How to complete this task -> Restate the data word for word and leave the images out.

Dataset excerpts ->

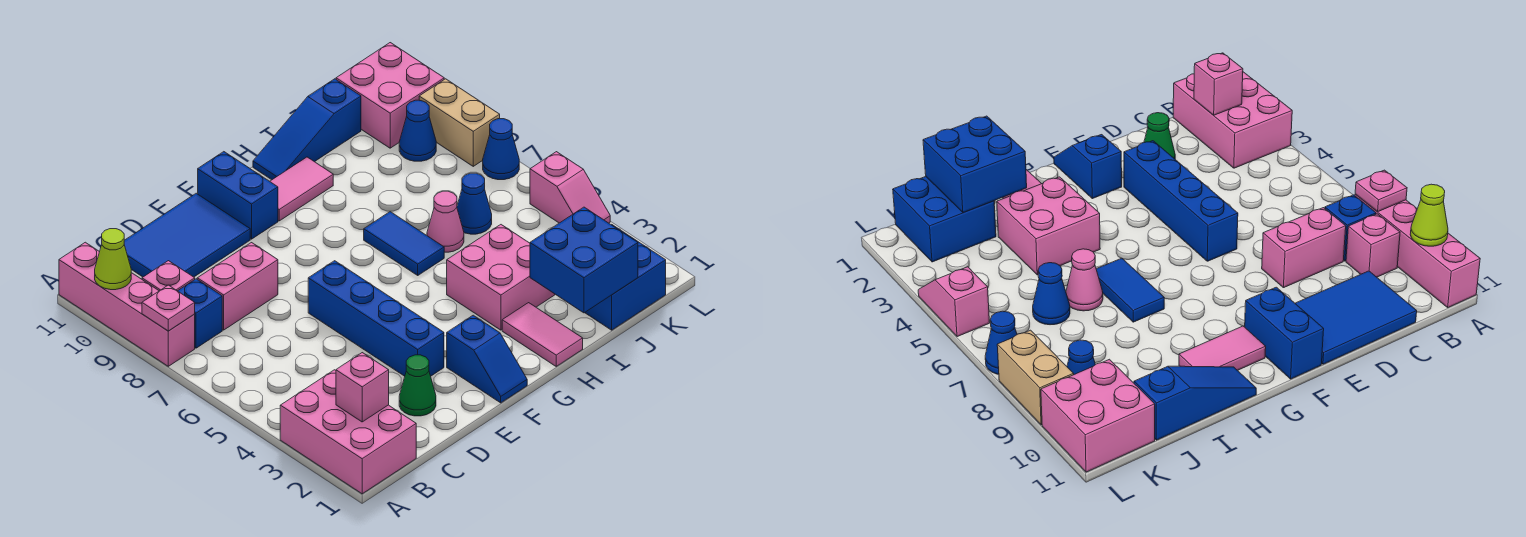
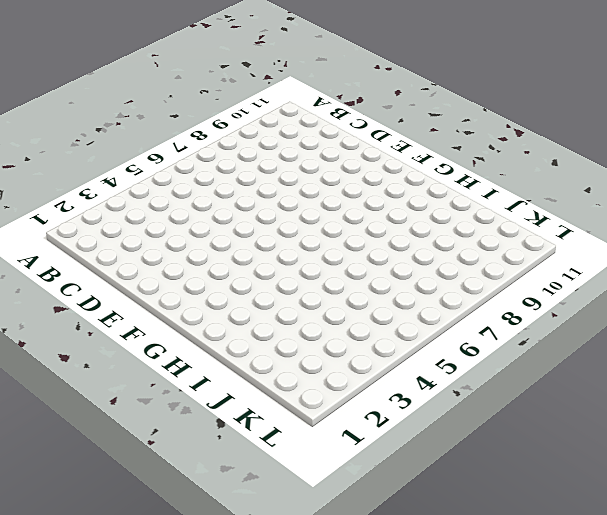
none -> pink brick A1:B3 level 1
none -> pink brick A8:A11 level 1
none -> blue brick B8 level 1

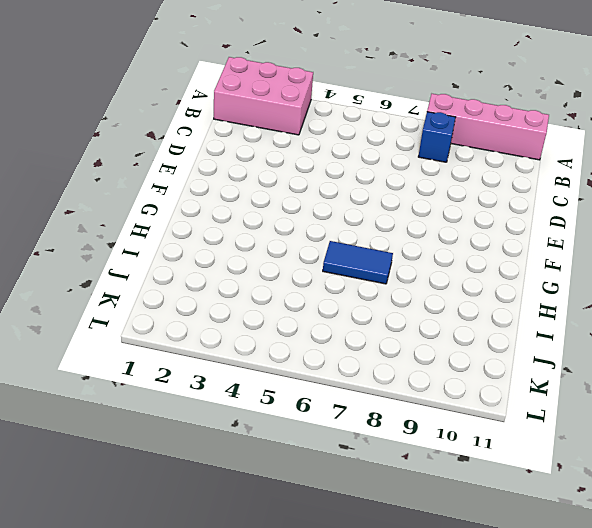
none -> pink brick B9 level 1
none -> pink brick C8:D8 level 1
none -> blue tile C10:E11 level 1

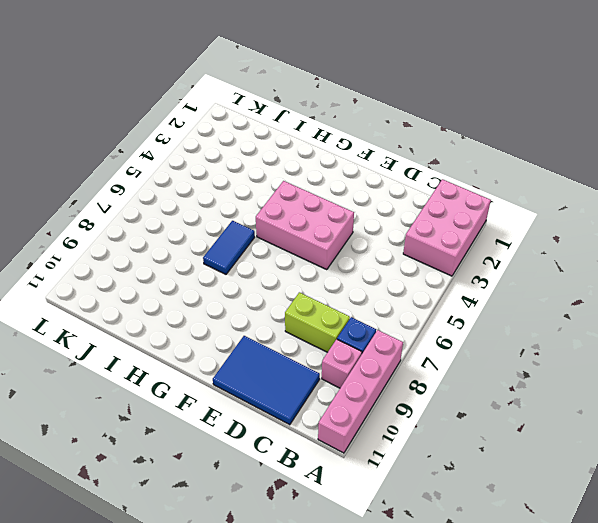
lime brick C8:D8 level 1 -> pink brick C8:D8 level 1
pink brick E4:G5 level 1 -> blue brick E3:E6 level 1
none -> green cone D2 level 1
none -> blue slope F1:F2 level 1 top 2
none -> blue brick F10:F11 level 1

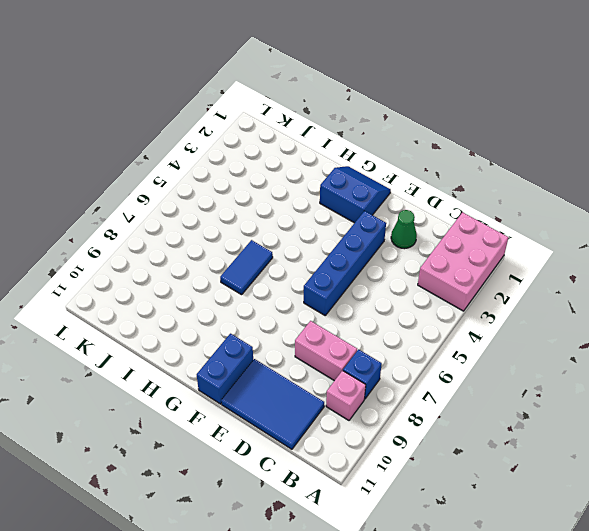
blue slope F1:G2 level 1 top 2 -> blue slope F1:F2 level 1 top 2
none -> pink brick A8:A11 level 1
none -> pink tile G10:H10 level 1
none -> pink tile H1:H2 level 1

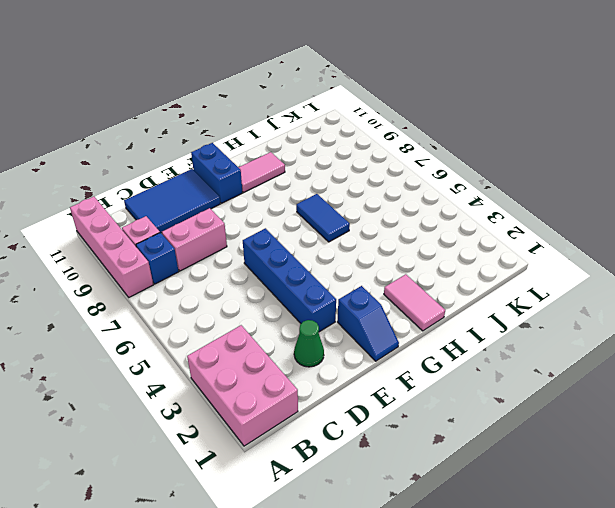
none -> pink brick H3:I4 level 1
none -> blue slope H11:J11 level 1 top J
none -> pink cone I6 level 1

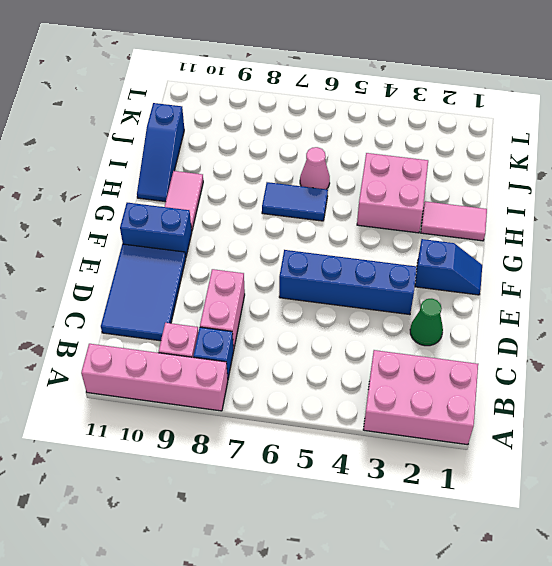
none -> blue brick J1:K2 level 1
none -> blue cone J6 level 1
none -> blue cone K9 level 1

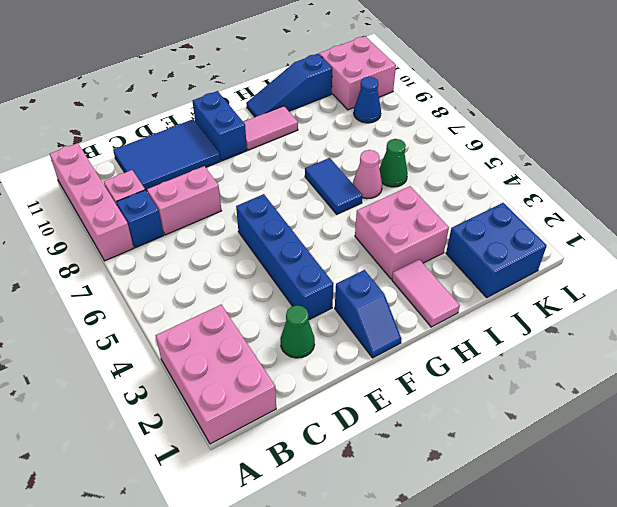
green cone J6 level 1 -> blue cone J6 level 1
none -> pink slope L4:L5 level 1 top 5
none -> blue cone L7 level 1
none -> tan brick L8:L9 level 1

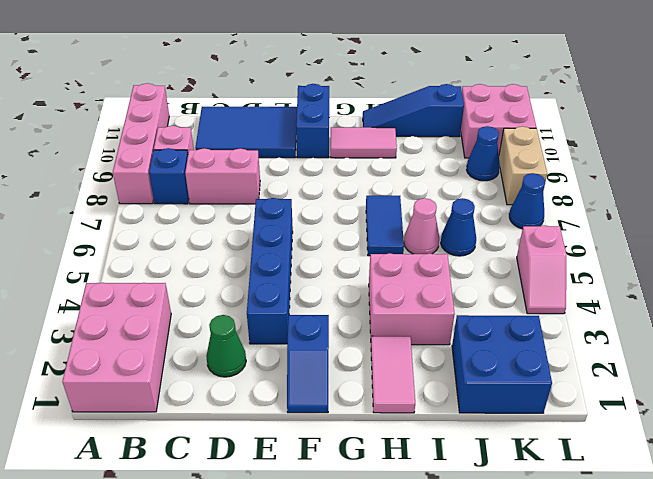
none -> pink plate A8 level 2
none -> lime cone A10 level 2
none -> pink brick B2 level 2

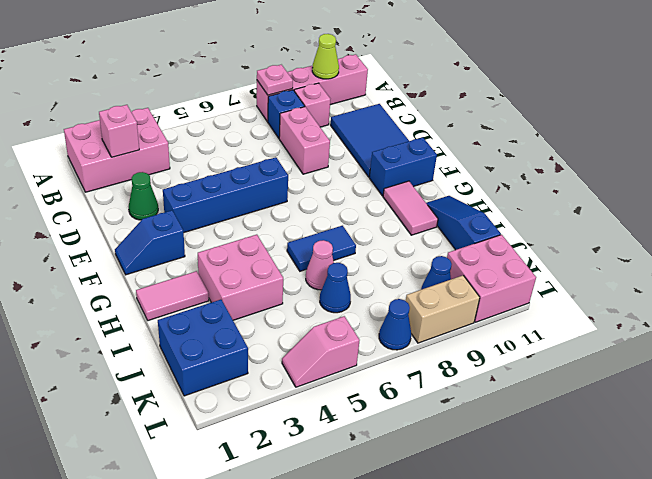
none -> blue brick I1:J2 level 2

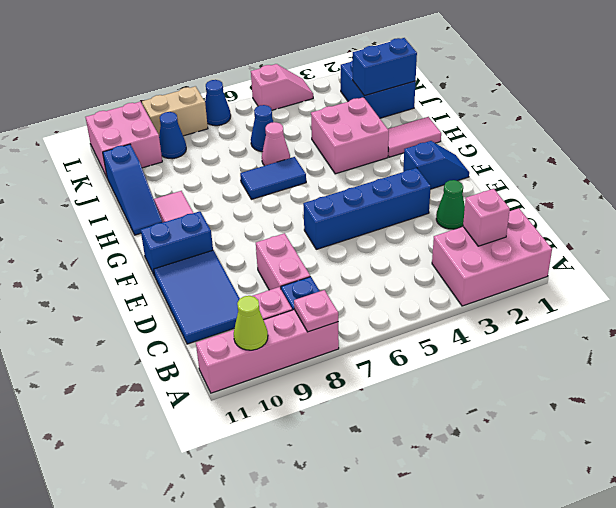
blue brick J1:J2 level 2 -> blue brick I1:J2 level 2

Expected answer ->
none -> pink brick A1:B3 level 1
none -> pink brick A8:A11 level 1
none -> blue brick B8 level 1

none -> pink brick B9 level 1
none -> pink brick C8:D8 level 1
none -> blue tile C10:E11 level 1

lime brick C8:D8 level 1 -> pink brick C8:D8 level 1
pink brick E4:G5 level 1 -> blue brick E3:E6 level 1
none -> green cone D2 level 1
none -> blue slope F1:F2 level 1 top 2
none -> blue brick F10:F11 level 1

blue slope F1:G2 level 1 top 2 -> blue slope F1:F2 level 1 top 2
none -> pink brick A8:A11 level 1
none -> pink tile G10:H10 level 1
none -> pink tile H1:H2 level 1

none -> pink brick H3:I4 level 1
none -> blue slope H11:J11 level 1 top J
none -> pink cone I6 level 1

none -> blue brick J1:K2 level 1
none -> blue cone J6 level 1
none -> blue cone K9 level 1

green cone J6 level 1 -> blue cone J6 level 1
none -> pink slope L4:L5 level 1 top 5
none -> blue cone L7 level 1
none -> tan brick L8:L9 level 1

none -> pink plate A8 level 2
none -> lime cone A10 level 2
none -> pink brick B2 level 2

none -> blue brick I1:J2 level 2

blue brick J1:J2 level 2 -> blue brick I1:J2 level 2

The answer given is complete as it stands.